SOURCE DATA:
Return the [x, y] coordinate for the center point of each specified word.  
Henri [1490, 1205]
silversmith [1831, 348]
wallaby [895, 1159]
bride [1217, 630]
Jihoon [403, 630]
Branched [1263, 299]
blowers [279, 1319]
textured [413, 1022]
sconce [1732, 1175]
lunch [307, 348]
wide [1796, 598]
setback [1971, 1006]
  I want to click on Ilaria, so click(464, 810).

GOAL OF THE EXERCISE: Could you copy every entry above line for line, with no changes to wording, spacing, or punctuation?

FINAL RESULT:
Return the [x, y] coordinate for the center point of each specified word.  
Henri [1490, 1205]
silversmith [1831, 348]
wallaby [895, 1159]
bride [1217, 630]
Jihoon [403, 630]
Branched [1263, 299]
blowers [279, 1319]
textured [413, 1022]
sconce [1732, 1175]
lunch [307, 348]
wide [1796, 598]
setback [1971, 1006]
  I want to click on Ilaria, so click(464, 810).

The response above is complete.